*Source records*:
Start of Block

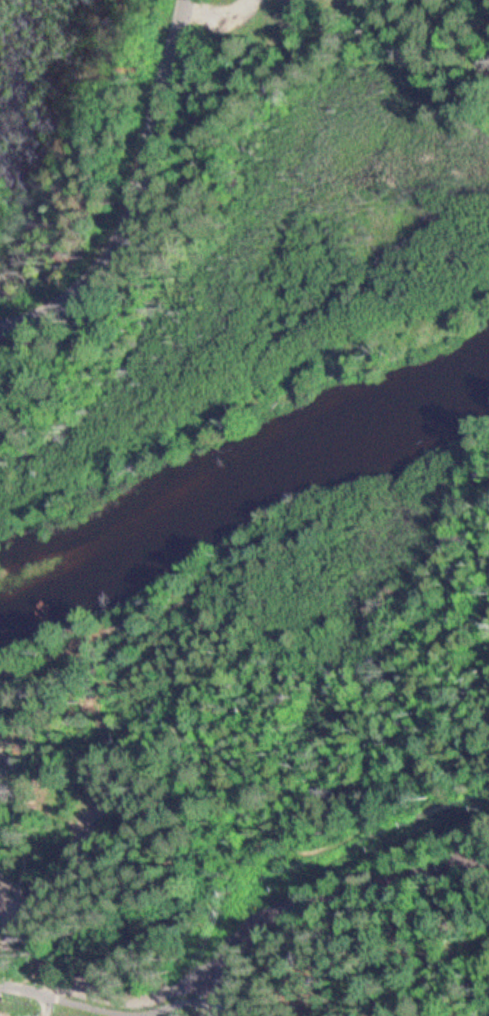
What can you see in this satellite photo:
road: (141, 195)
river: (238, 472)
road: (472, 518)
road: (479, 559)
road: (476, 600)
road: (446, 669)
road: (449, 751)
road: (379, 797)
road: (208, 813)
road: (222, 863)
road: (323, 898)
road: (57, 950)
road: (2, 994)
road: (12, 996)
road: (42, 1001)
parking lot: (147, 1001)
road: (128, 1008)
road: (91, 1010)

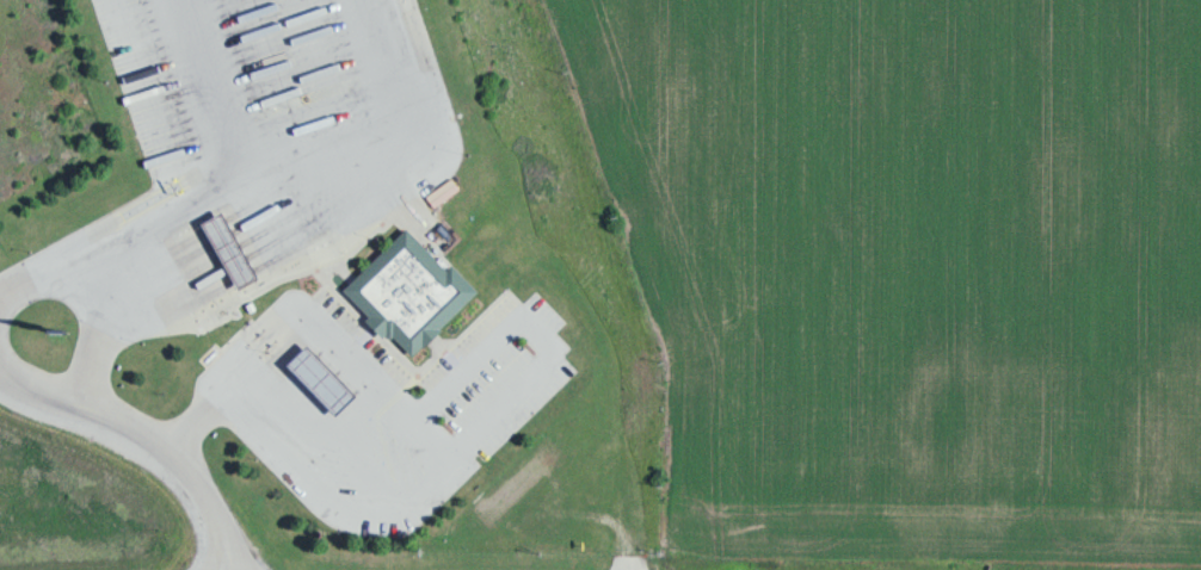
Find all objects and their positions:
road: (122, 233)
building: (222, 247)
building: (405, 288)
building: (313, 377)
road: (246, 413)
road: (146, 440)

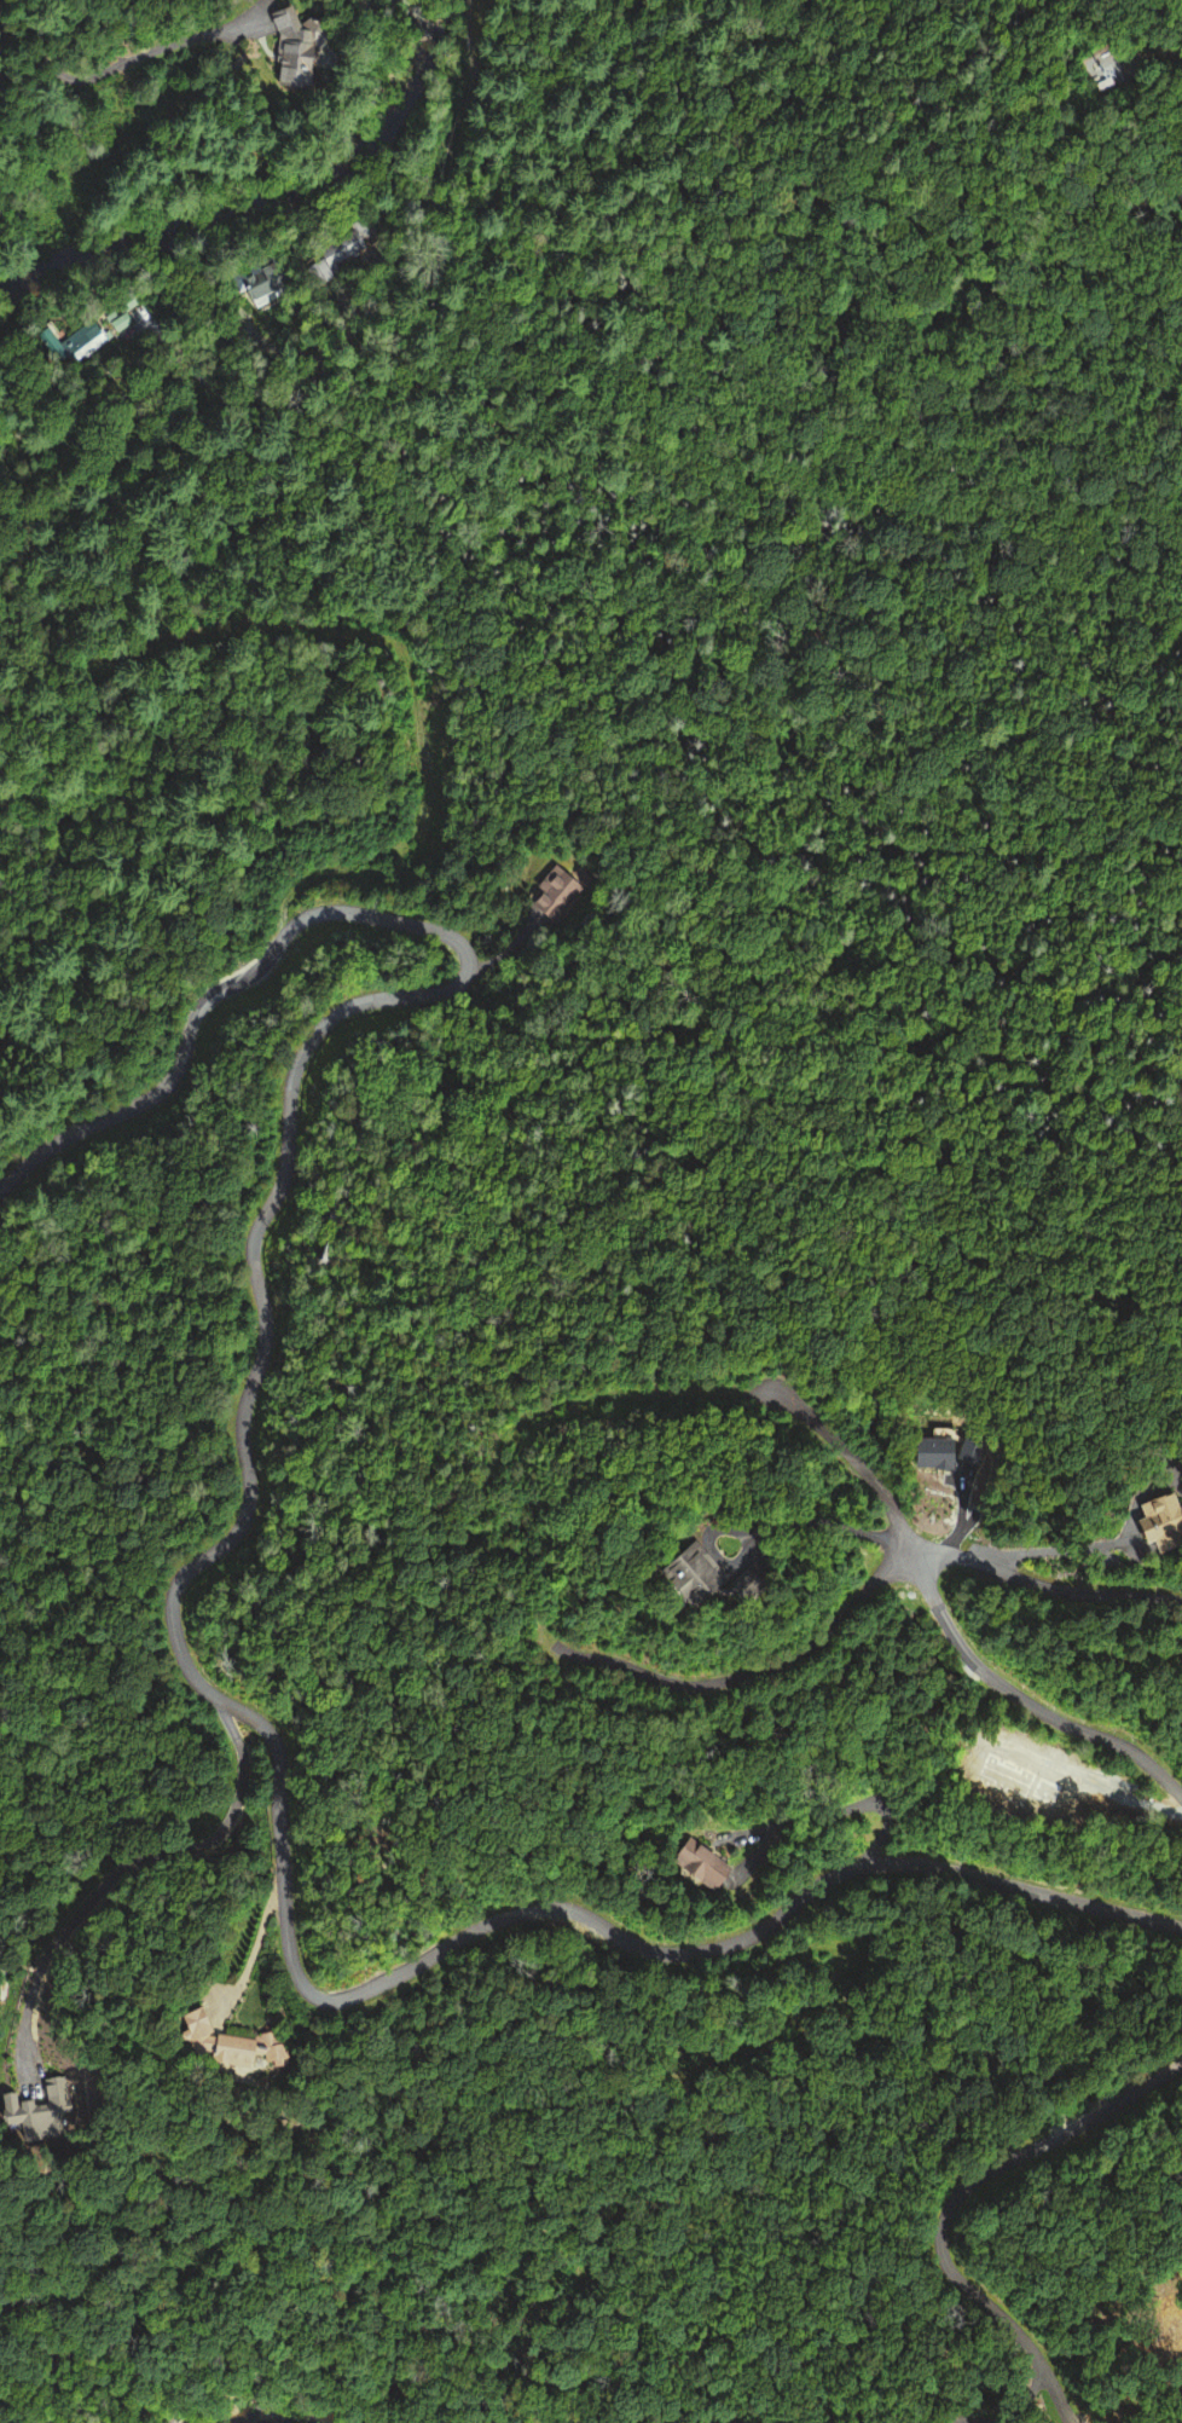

End of Block

*Assignment*:
An exact copy of the entries above, with no pictures, is the required answer.

*Completed task*:
What can you see in this satellite photo:
road: (141, 195)
river: (238, 472)
road: (472, 518)
road: (479, 559)
road: (476, 600)
road: (446, 669)
road: (449, 751)
road: (379, 797)
road: (208, 813)
road: (222, 863)
road: (323, 898)
road: (57, 950)
road: (2, 994)
road: (12, 996)
road: (42, 1001)
parking lot: (147, 1001)
road: (128, 1008)
road: (91, 1010)

Find all objects and their positions:
road: (122, 233)
building: (222, 247)
building: (405, 288)
building: (313, 377)
road: (246, 413)
road: (146, 440)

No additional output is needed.